**WHAT IS NEEDED**
When you find the line with "- relocated: orange-coloured soda" among the records below, reproduce it and each line after it exactly, ending with the line with "- relocated: red".

**Scene difference descriptions**
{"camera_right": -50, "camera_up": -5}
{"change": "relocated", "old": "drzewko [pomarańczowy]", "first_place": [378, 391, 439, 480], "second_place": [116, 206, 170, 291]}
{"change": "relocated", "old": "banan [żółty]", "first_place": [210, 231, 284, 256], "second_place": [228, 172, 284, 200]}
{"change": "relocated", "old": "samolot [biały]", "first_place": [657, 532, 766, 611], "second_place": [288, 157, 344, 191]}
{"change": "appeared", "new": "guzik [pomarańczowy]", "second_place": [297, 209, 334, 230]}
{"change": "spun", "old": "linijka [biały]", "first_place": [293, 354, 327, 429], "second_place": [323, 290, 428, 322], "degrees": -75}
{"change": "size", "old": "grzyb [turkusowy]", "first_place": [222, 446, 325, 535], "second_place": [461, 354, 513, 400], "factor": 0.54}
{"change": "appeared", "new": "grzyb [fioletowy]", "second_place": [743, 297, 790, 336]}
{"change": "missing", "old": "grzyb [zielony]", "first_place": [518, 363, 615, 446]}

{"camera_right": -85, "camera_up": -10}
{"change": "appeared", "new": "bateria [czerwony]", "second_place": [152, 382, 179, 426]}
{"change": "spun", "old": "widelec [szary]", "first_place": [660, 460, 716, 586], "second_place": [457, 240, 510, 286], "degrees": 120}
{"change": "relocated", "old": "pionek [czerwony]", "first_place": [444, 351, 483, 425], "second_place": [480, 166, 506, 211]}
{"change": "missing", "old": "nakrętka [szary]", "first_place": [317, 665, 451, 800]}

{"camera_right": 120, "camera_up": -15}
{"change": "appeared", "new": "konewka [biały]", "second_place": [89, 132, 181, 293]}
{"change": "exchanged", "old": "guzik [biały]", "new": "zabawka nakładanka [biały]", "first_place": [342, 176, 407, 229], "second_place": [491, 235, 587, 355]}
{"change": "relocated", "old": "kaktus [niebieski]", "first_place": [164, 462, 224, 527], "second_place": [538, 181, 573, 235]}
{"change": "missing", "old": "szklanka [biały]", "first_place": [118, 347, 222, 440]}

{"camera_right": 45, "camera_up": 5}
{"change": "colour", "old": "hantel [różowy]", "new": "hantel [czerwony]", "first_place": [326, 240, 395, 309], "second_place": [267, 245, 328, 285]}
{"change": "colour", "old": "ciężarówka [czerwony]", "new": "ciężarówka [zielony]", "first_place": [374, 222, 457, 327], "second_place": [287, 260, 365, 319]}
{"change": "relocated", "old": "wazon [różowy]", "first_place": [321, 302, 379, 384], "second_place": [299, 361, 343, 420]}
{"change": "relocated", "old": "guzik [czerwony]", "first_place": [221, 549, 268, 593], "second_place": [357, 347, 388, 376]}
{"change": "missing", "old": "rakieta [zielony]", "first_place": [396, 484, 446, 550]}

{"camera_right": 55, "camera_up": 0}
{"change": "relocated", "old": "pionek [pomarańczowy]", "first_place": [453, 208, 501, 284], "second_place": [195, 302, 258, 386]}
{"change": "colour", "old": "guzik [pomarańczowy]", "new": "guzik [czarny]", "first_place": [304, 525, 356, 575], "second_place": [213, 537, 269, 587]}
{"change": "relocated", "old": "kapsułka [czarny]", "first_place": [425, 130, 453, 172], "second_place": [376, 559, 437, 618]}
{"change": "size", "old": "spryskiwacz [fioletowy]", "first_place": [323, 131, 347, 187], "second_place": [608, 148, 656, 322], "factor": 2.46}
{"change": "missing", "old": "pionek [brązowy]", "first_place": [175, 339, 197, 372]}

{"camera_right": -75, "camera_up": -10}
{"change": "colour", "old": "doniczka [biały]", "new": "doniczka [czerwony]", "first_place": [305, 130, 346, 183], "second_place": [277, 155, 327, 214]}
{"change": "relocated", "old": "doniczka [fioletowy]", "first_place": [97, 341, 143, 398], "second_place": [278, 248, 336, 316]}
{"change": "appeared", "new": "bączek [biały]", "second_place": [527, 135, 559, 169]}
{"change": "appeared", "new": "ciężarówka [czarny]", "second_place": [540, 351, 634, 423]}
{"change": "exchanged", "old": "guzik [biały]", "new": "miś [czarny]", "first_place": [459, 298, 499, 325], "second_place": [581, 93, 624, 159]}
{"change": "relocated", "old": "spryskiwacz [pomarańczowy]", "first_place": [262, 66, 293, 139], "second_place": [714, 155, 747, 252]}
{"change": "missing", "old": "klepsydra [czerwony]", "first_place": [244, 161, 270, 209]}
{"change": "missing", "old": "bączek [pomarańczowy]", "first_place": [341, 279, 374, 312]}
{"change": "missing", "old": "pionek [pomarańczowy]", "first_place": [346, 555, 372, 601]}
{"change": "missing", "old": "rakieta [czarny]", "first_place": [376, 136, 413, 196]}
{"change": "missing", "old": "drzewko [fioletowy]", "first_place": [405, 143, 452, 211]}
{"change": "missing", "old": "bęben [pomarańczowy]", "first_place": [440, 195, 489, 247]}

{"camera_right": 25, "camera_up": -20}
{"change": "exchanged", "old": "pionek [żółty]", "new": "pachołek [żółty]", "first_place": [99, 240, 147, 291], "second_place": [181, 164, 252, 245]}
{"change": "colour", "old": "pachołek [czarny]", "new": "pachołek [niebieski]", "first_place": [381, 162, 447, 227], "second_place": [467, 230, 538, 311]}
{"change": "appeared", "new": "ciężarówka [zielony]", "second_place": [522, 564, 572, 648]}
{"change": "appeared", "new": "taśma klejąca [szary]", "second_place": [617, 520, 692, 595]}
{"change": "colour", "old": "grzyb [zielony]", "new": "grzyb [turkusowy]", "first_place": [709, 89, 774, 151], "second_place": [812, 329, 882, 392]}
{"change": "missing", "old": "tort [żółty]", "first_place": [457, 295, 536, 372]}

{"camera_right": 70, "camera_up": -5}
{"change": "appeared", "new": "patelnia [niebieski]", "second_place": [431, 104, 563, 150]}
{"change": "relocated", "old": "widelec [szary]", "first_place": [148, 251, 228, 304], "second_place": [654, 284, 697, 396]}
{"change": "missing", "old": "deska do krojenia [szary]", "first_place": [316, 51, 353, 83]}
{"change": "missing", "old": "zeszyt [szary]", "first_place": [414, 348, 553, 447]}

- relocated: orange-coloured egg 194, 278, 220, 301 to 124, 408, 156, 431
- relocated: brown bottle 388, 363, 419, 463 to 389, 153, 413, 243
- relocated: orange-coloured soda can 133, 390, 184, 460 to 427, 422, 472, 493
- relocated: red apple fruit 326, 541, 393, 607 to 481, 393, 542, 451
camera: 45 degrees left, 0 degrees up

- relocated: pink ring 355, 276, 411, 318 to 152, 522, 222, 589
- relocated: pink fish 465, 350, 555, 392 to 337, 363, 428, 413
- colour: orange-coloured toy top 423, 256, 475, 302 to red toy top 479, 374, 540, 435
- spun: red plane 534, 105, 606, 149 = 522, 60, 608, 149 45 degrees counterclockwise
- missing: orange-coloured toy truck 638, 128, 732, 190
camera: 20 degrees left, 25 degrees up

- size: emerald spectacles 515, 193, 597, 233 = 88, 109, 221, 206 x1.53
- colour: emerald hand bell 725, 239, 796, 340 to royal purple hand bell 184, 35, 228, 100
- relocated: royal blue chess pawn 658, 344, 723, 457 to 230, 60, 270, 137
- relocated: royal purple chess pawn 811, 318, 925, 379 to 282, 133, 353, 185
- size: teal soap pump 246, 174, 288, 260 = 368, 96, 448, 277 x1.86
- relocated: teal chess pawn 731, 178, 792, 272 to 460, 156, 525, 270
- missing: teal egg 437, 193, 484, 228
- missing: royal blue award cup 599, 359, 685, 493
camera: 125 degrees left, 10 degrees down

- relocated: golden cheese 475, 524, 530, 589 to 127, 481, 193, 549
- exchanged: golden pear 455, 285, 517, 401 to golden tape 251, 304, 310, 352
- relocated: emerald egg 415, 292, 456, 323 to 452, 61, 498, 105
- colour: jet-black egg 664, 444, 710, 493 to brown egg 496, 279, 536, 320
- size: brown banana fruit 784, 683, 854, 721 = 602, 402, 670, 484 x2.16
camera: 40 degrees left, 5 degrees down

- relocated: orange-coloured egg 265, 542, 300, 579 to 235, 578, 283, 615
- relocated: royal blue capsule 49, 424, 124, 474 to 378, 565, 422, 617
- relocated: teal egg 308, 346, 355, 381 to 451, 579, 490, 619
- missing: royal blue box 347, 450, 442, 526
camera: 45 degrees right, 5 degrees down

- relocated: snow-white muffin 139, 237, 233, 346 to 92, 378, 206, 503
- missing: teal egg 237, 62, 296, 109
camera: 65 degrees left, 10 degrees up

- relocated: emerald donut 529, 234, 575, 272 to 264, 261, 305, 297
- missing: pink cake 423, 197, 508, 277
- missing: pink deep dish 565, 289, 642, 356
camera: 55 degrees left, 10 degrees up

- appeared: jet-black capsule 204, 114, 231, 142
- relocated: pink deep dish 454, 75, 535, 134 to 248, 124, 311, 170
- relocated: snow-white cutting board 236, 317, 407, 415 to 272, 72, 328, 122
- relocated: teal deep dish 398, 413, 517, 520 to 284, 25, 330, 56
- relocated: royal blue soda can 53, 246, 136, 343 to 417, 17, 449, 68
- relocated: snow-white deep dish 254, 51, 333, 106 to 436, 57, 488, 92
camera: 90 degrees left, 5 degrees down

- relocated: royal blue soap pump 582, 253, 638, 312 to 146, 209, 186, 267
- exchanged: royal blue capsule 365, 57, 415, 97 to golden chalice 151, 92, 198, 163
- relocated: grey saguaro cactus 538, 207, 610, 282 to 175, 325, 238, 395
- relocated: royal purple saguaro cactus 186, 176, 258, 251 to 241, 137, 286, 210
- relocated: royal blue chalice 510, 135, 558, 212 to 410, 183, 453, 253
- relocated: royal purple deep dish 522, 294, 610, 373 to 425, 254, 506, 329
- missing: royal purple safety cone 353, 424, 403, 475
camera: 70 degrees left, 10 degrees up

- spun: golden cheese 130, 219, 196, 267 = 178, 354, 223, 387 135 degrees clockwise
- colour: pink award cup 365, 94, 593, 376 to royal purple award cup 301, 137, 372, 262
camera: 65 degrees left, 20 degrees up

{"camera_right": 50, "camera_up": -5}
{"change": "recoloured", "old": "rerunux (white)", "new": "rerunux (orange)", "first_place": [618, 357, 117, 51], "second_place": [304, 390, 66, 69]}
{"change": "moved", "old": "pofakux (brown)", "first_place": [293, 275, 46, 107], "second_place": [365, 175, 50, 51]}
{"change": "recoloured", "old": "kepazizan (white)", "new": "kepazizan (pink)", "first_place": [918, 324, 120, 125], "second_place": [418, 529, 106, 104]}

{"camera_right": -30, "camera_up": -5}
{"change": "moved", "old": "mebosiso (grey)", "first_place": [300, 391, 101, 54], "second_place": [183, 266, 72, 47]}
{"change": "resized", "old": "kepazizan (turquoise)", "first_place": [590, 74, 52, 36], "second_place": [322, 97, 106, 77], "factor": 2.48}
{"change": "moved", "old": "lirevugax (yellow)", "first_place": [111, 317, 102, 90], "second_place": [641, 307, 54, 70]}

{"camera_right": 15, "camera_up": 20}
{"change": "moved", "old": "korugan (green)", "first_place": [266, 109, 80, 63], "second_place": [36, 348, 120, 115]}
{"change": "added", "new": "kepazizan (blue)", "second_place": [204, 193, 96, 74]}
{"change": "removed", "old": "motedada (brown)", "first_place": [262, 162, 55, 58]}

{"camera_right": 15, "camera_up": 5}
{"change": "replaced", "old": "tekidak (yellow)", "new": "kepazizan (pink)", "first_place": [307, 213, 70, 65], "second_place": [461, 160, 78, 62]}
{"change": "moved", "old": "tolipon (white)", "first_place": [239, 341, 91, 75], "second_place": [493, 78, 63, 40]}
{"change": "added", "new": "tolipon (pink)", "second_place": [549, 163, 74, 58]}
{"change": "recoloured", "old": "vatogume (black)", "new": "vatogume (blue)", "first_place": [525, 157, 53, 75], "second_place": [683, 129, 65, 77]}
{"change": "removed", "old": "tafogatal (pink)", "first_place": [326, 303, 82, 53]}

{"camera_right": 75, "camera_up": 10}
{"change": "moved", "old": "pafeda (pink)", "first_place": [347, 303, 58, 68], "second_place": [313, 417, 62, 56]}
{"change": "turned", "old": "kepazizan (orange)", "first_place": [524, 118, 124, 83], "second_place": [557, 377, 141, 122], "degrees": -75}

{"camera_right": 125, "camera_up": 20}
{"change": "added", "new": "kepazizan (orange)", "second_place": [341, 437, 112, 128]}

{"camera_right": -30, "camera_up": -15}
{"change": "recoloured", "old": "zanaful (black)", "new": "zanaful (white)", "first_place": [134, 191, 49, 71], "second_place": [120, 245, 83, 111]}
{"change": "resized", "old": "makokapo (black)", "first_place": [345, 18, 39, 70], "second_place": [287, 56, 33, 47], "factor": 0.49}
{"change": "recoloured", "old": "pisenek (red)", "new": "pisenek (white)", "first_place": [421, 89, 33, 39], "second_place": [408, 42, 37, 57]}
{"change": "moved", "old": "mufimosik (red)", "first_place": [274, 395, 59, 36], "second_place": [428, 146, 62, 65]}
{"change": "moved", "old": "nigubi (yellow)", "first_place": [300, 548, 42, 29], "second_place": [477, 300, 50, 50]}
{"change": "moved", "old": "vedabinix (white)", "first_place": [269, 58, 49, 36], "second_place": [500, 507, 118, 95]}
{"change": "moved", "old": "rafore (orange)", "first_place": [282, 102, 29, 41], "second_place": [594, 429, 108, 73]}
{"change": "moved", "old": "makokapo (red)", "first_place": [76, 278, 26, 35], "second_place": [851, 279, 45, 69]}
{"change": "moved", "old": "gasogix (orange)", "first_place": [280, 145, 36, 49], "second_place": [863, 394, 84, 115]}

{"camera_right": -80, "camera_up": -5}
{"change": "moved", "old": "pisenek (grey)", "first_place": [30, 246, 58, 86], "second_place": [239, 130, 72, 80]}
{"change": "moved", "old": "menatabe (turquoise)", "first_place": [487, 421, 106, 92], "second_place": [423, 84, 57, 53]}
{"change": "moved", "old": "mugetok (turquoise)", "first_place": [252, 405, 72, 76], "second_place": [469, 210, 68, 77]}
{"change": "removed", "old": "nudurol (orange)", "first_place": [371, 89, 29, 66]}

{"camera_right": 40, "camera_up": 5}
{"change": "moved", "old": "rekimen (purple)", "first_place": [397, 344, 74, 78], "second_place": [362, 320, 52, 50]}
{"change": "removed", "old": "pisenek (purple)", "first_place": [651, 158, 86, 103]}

**OUTPUT**
- relocated: orange-coloured soda can 133, 390, 184, 460 to 427, 422, 472, 493
- relocated: red apple fruit 326, 541, 393, 607 to 481, 393, 542, 451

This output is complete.